◆ **Task prompt**
Would you output the listing exactly, with every image omitted?
[Recorded data]
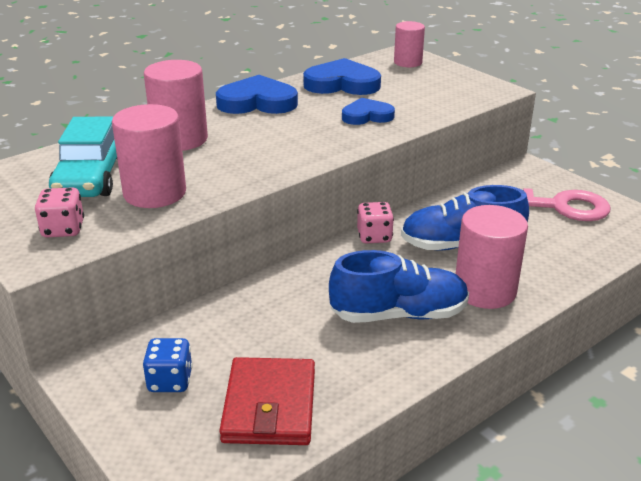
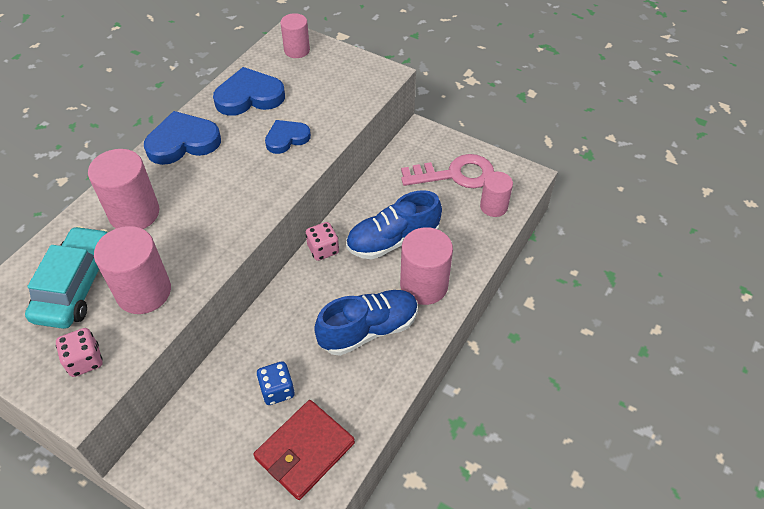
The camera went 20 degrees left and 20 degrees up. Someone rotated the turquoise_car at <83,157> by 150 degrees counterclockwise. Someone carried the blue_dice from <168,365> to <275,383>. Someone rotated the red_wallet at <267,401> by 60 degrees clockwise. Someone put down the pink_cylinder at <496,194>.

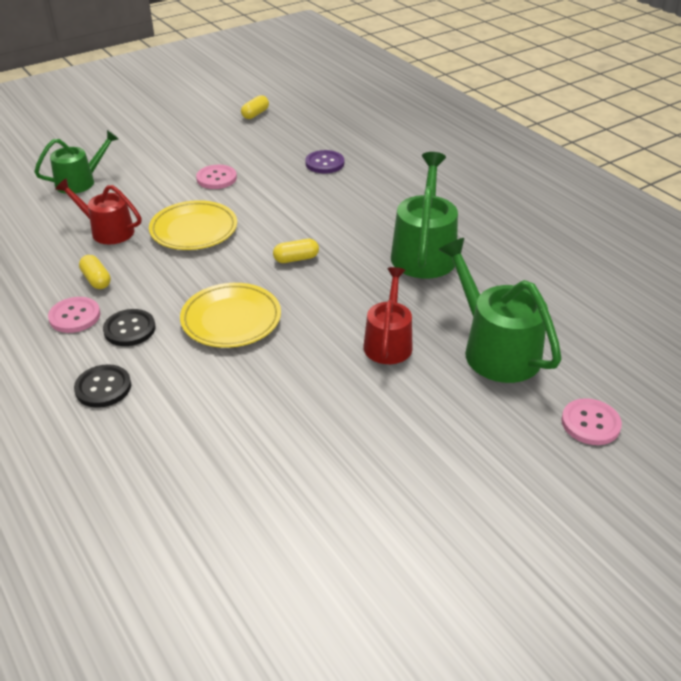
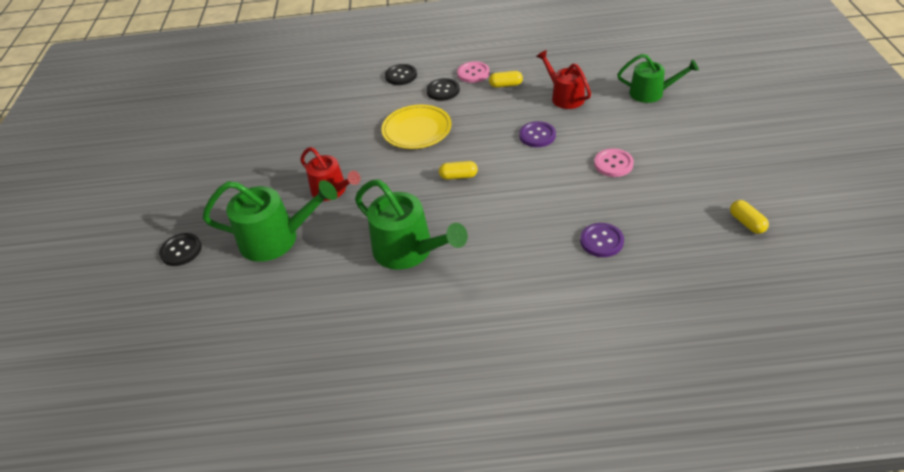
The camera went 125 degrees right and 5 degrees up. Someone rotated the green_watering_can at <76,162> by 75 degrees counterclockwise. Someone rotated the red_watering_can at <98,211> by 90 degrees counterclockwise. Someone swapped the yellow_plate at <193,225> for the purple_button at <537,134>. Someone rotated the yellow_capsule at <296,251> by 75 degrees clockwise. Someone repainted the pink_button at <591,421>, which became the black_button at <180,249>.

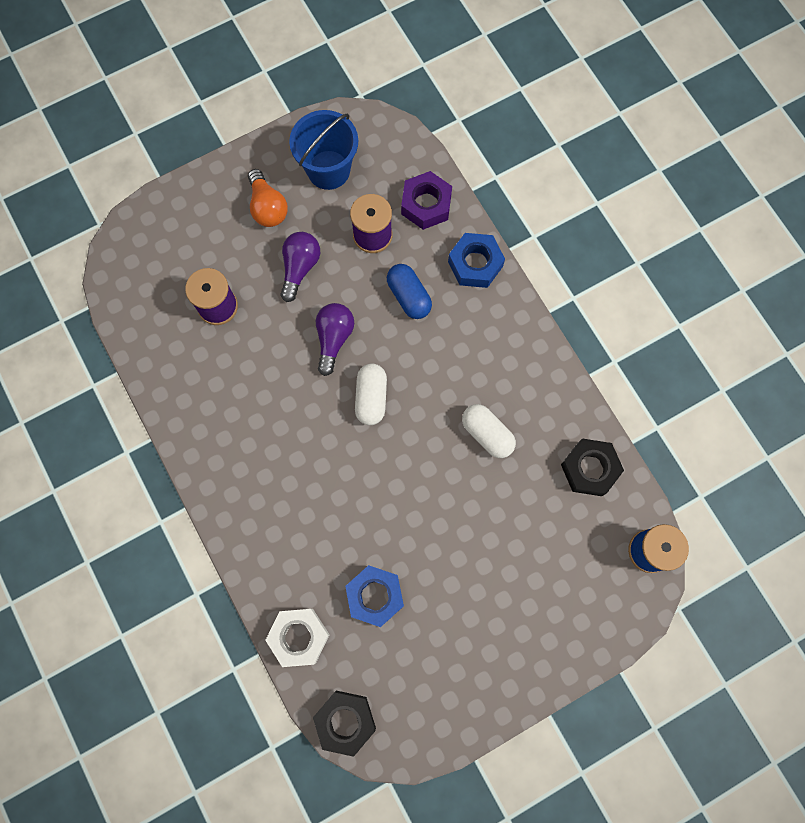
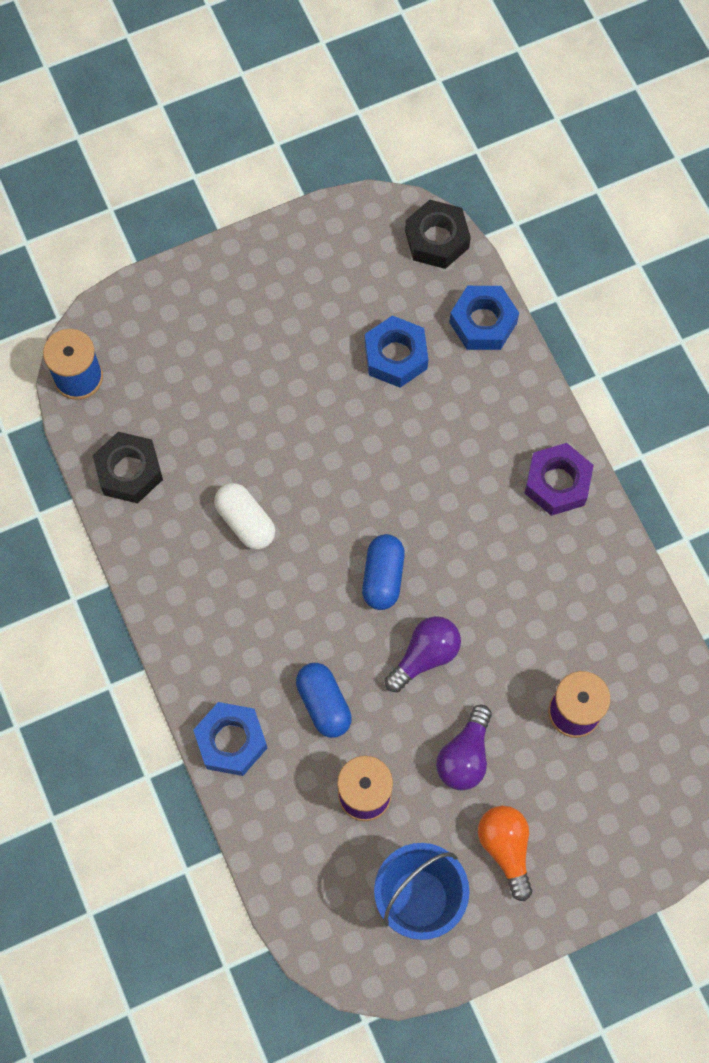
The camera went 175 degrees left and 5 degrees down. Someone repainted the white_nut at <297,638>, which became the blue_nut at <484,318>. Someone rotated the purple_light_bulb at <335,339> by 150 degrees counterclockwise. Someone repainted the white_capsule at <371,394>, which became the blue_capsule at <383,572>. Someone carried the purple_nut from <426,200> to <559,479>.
[/Recorded data]
◆ **Answer space**
The camera went 20 degrees left and 20 degrees up. Someone rotated the turquoise_car at <83,157> by 150 degrees counterclockwise. Someone carried the blue_dice from <168,365> to <275,383>. Someone rotated the red_wallet at <267,401> by 60 degrees clockwise. Someone put down the pink_cylinder at <496,194>.

The camera went 125 degrees right and 5 degrees up. Someone rotated the green_watering_can at <76,162> by 75 degrees counterclockwise. Someone rotated the red_watering_can at <98,211> by 90 degrees counterclockwise. Someone swapped the yellow_plate at <193,225> for the purple_button at <537,134>. Someone rotated the yellow_capsule at <296,251> by 75 degrees clockwise. Someone repainted the pink_button at <591,421>, which became the black_button at <180,249>.

The camera went 175 degrees left and 5 degrees down. Someone repainted the white_nut at <297,638>, which became the blue_nut at <484,318>. Someone rotated the purple_light_bulb at <335,339> by 150 degrees counterclockwise. Someone repainted the white_capsule at <371,394>, which became the blue_capsule at <383,572>. Someone carried the purple_nut from <426,200> to <559,479>.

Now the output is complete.